-- Entries supplied start --

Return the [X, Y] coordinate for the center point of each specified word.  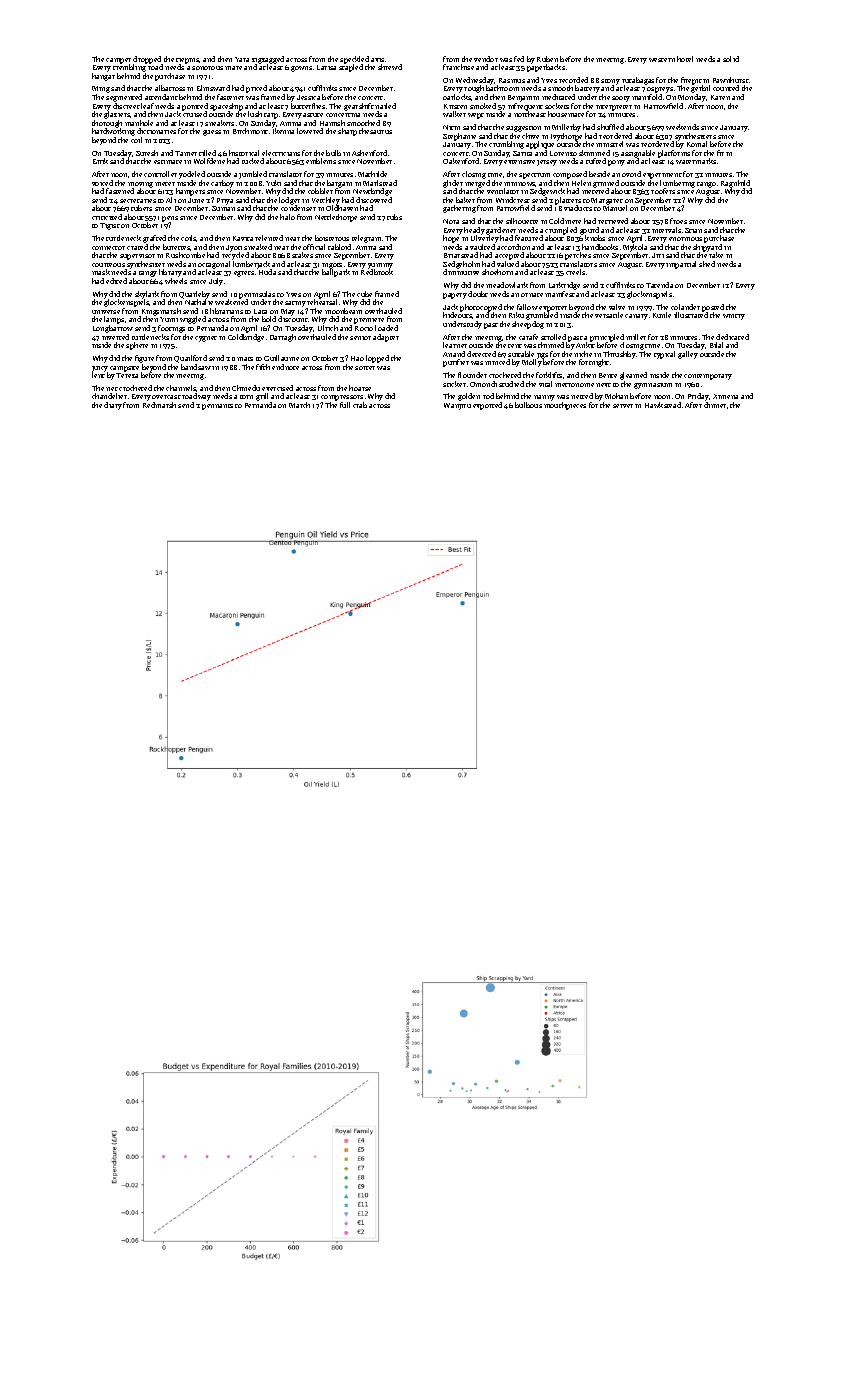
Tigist [110, 226]
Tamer [186, 153]
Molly [532, 363]
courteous [108, 265]
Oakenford [461, 161]
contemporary [708, 377]
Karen [720, 97]
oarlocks [457, 97]
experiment [662, 176]
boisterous [332, 238]
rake [716, 255]
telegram [366, 239]
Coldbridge [246, 338]
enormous [685, 239]
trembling [129, 68]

-- Entries supplied end --

Rescale the listing above by repeating every line, including the request, and multiplying each coordinate in the answers by 2.55, rounding to the nearest whole number with halves rounded up. Omit the picture from your answer.

Return the [X, Y] coordinate for the center point of each specified word.  
Tigist [281, 576]
Tamer [474, 390]
Molly [1357, 926]
courteous [275, 676]
Oakenford [1176, 411]
contemporary [1805, 961]
Karen [1836, 247]
oarlocks [1165, 247]
experiment [1688, 449]
boisterous [847, 607]
rake [1826, 650]
telegram [933, 609]
Coldbridge [627, 862]
enormous [1747, 609]
trembling [329, 173]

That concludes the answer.